> [Required action]:
Only lines with the word "cone" are wanted; copy each of them from the listing below.

> [The data]:
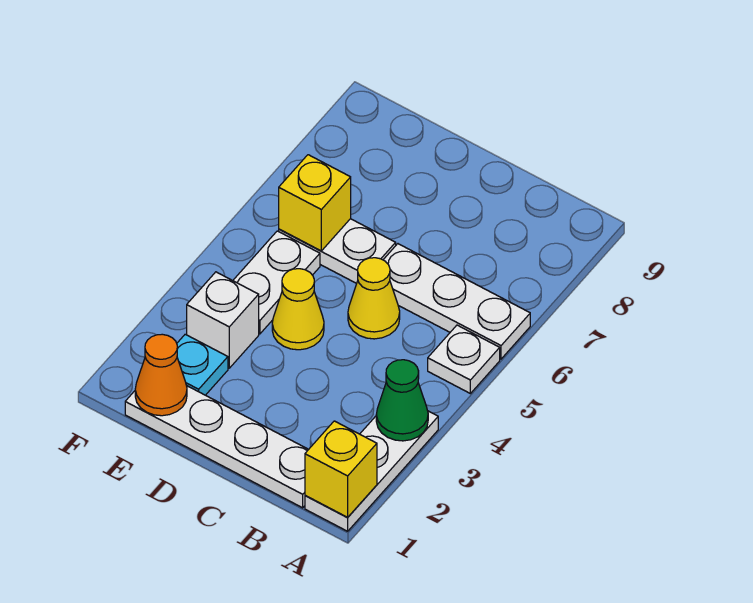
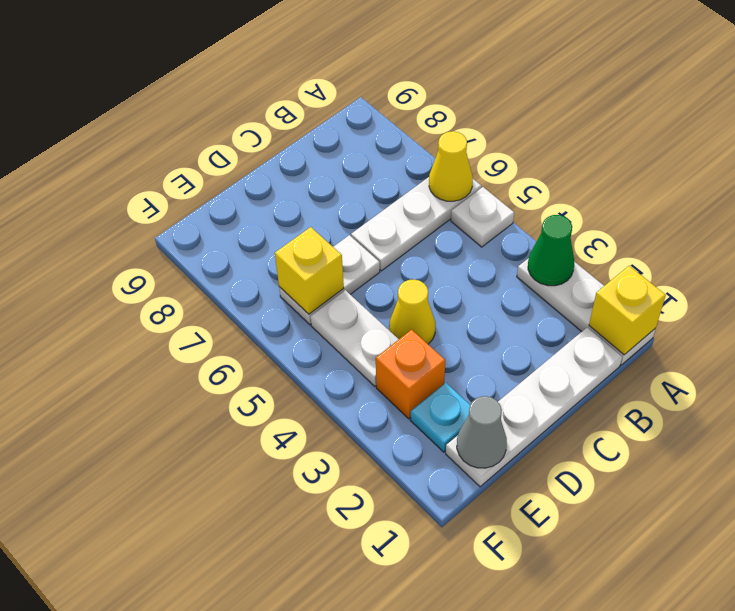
yellow cone C5 level 1 -> yellow cone A6 level 2
orange cone E1 level 2 -> grey cone E1 level 2
white brick E3 level 1 -> orange brick E3 level 1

> [Answer to this exercise]:
yellow cone C5 level 1 -> yellow cone A6 level 2
orange cone E1 level 2 -> grey cone E1 level 2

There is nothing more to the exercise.